** INPUT DATA **

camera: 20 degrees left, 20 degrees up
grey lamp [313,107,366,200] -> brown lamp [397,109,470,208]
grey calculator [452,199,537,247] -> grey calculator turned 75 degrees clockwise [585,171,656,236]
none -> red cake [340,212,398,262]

==

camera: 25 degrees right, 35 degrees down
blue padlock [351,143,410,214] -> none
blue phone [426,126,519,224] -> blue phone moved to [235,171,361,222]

--

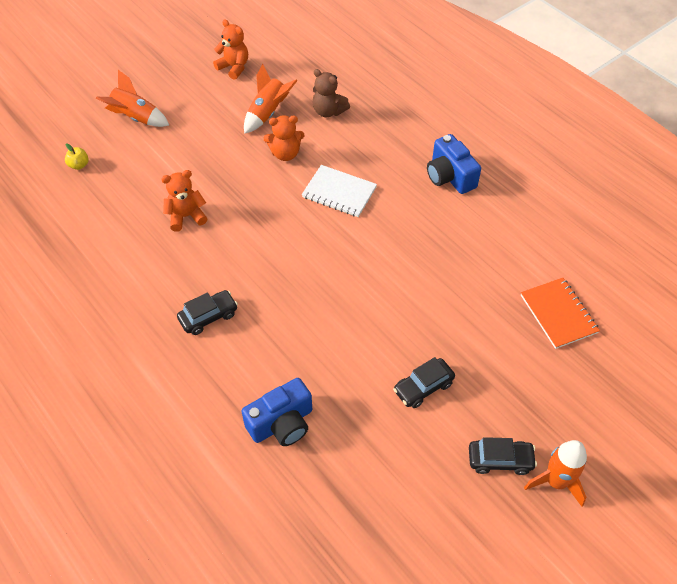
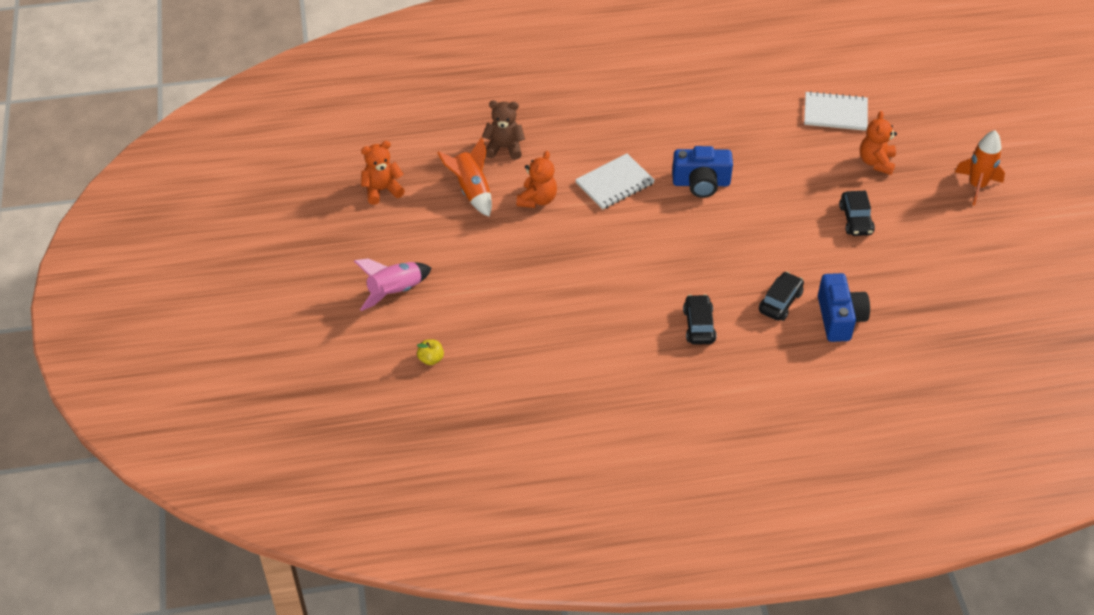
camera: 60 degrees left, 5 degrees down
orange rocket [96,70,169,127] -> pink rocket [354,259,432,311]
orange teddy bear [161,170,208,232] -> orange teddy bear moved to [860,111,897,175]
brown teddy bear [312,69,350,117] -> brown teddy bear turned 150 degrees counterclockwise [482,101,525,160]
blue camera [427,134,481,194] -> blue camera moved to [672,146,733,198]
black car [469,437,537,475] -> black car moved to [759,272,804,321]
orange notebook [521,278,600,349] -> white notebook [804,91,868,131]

** WHAT YOU NEED TO DO **
Return only the stretch of the material above from the line holding "camera: 20 degrees left, 20 degrees up" through the line holding "none -> red cake [340,212,398,262]", copied exactly.

** WRITTEN ANSWER **
camera: 20 degrees left, 20 degrees up
grey lamp [313,107,366,200] -> brown lamp [397,109,470,208]
grey calculator [452,199,537,247] -> grey calculator turned 75 degrees clockwise [585,171,656,236]
none -> red cake [340,212,398,262]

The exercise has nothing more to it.